• Exercise details: Only an exact repetition is needed: the lines from the start of the listing below through the line that contains "orange L-shape: (375, 1443)", pictures omitted.

• Data for this exercise:
_ _ _ _
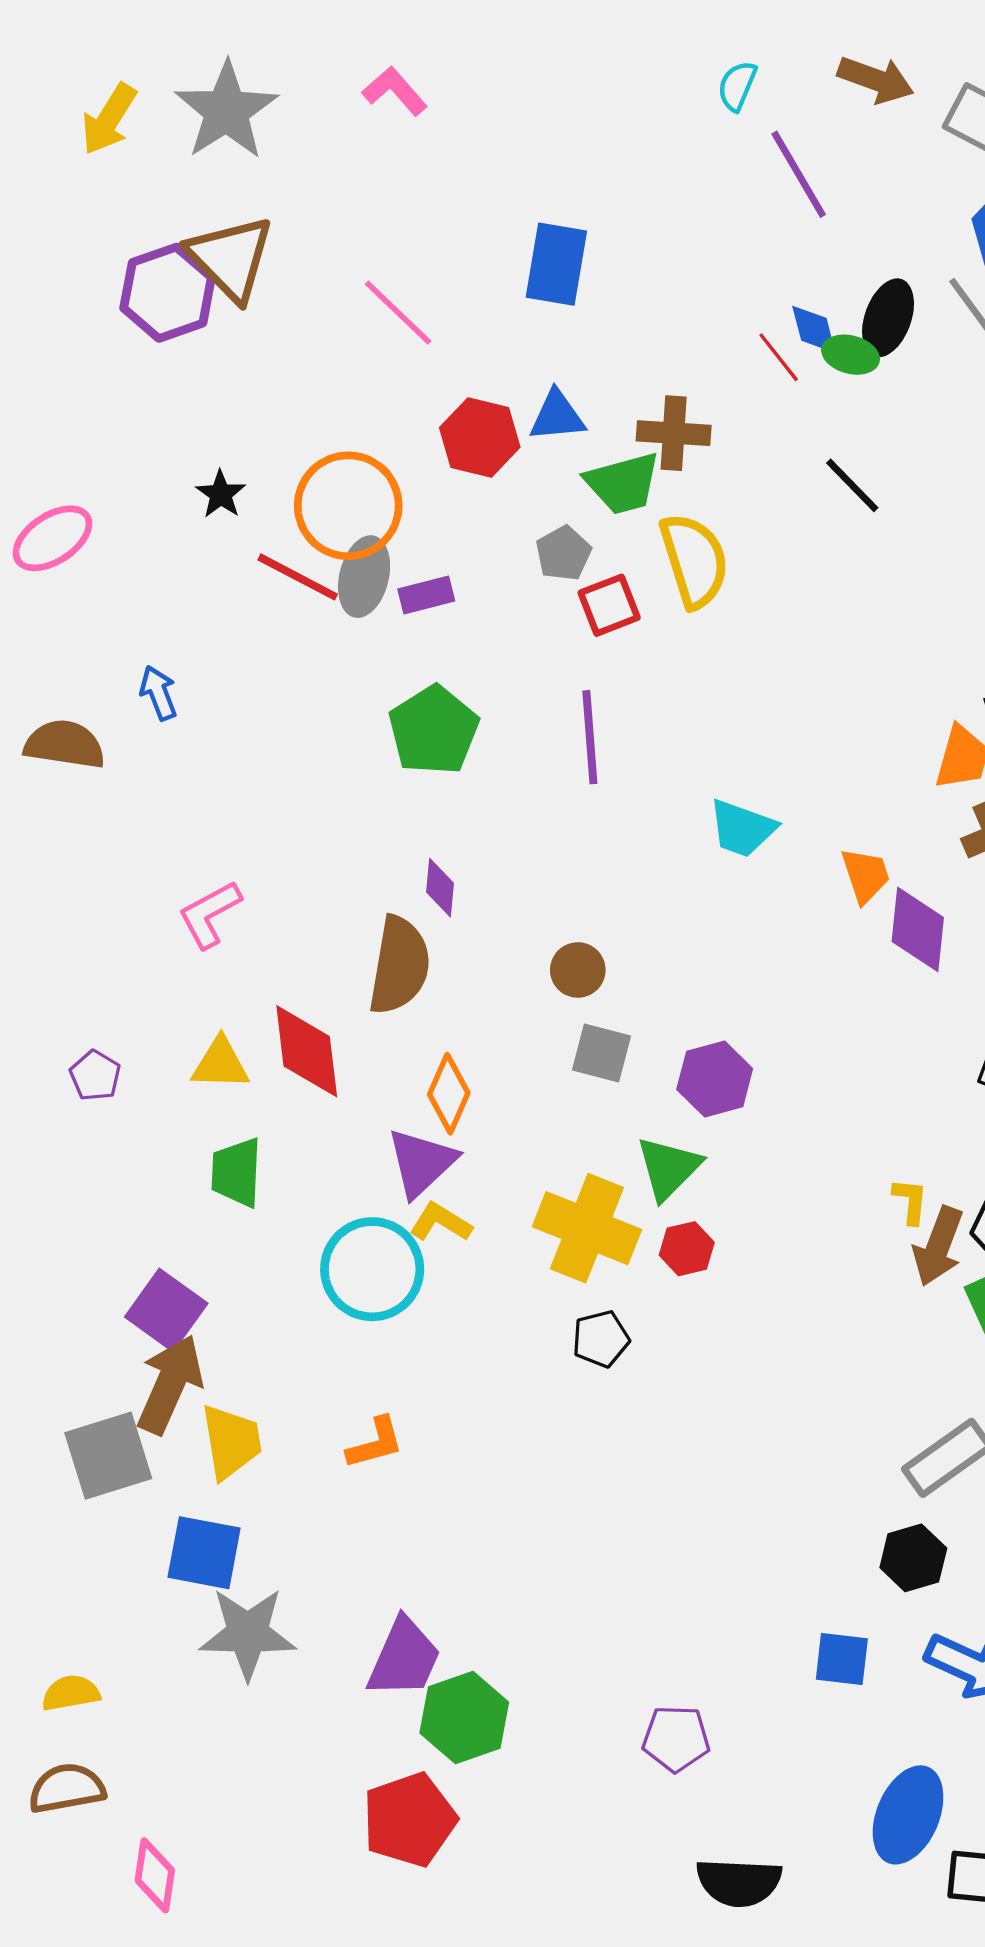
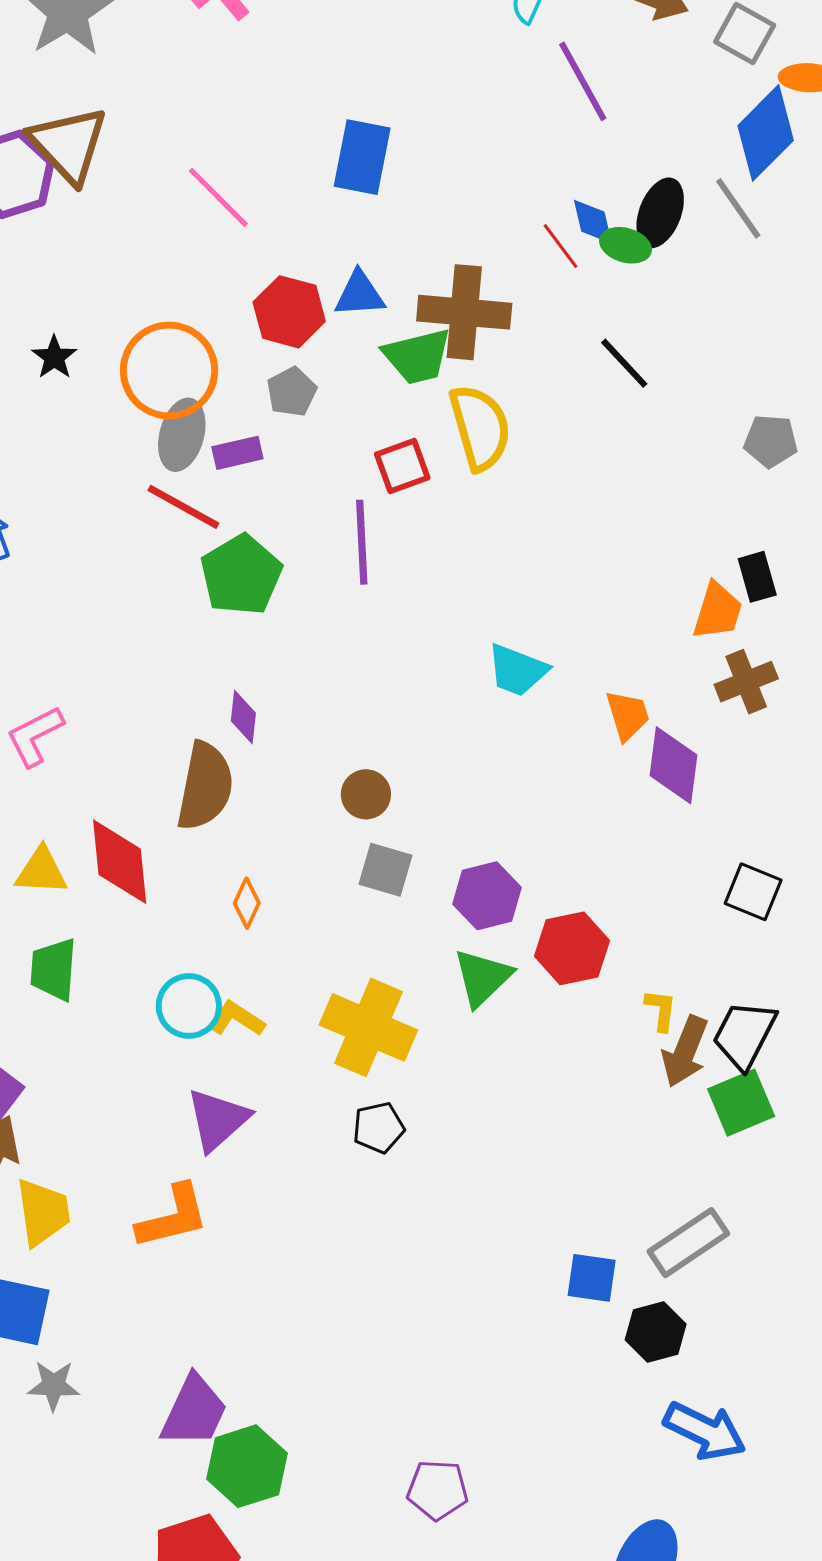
brown cross: (674, 433) -> (464, 312), size x1.4
gray pentagon: (563, 553) -> (292, 392), moved
red line: (298, 577) -> (183, 507), moved
purple line: (590, 737) -> (362, 542), moved
orange diamond: (449, 1094) -> (247, 903), size x0.7
purple triangle: (421, 1163) -> (218, 1120), moved
green triangle: (669, 1168) -> (482, 978), moved
red hexagon: (687, 1249) -> (572, 948), moved, size x1.5
cyan circle: (372, 1269) -> (189, 1006), moved, size x0.7
orange L-shape: (375, 1443) -> (173, 1217), size x1.4
gray star: (248, 1633) -> (54, 1385), size x0.6
blue square: (842, 1659) -> (592, 1278), moved

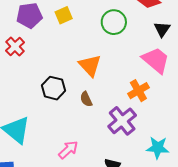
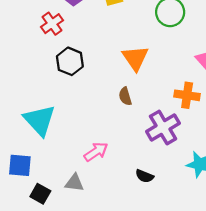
black hexagon: (53, 88) -> (70, 61), moved
orange cross: (138, 91) -> (187, 95), turned 30

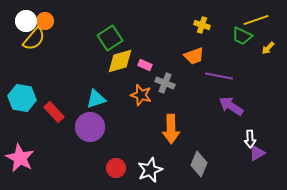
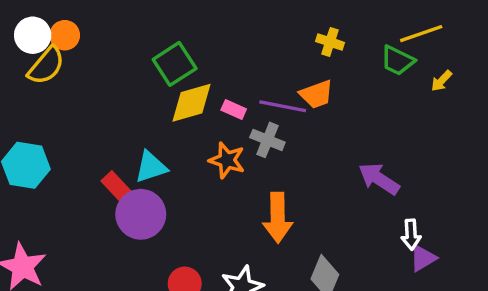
purple line: (219, 76) -> (283, 106), moved
red rectangle: (54, 112) -> (119, 189), moved

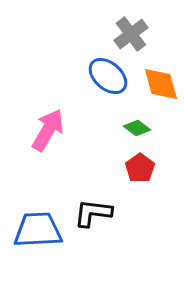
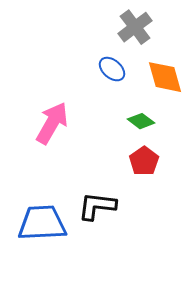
blue ellipse: (108, 76) -> (112, 69), size x0.7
_ _ _ _
• Output for this task:
brown cross: (674, 433) -> (464, 312), size x1.4
gray pentagon: (563, 553) -> (292, 392), moved
red line: (298, 577) -> (183, 507), moved
purple line: (590, 737) -> (362, 542), moved
orange diamond: (449, 1094) -> (247, 903), size x0.7
purple triangle: (421, 1163) -> (218, 1120), moved
green triangle: (669, 1168) -> (482, 978), moved
red hexagon: (687, 1249) -> (572, 948), moved, size x1.5
cyan circle: (372, 1269) -> (189, 1006), moved, size x0.7
orange L-shape: (375, 1443) -> (173, 1217), size x1.4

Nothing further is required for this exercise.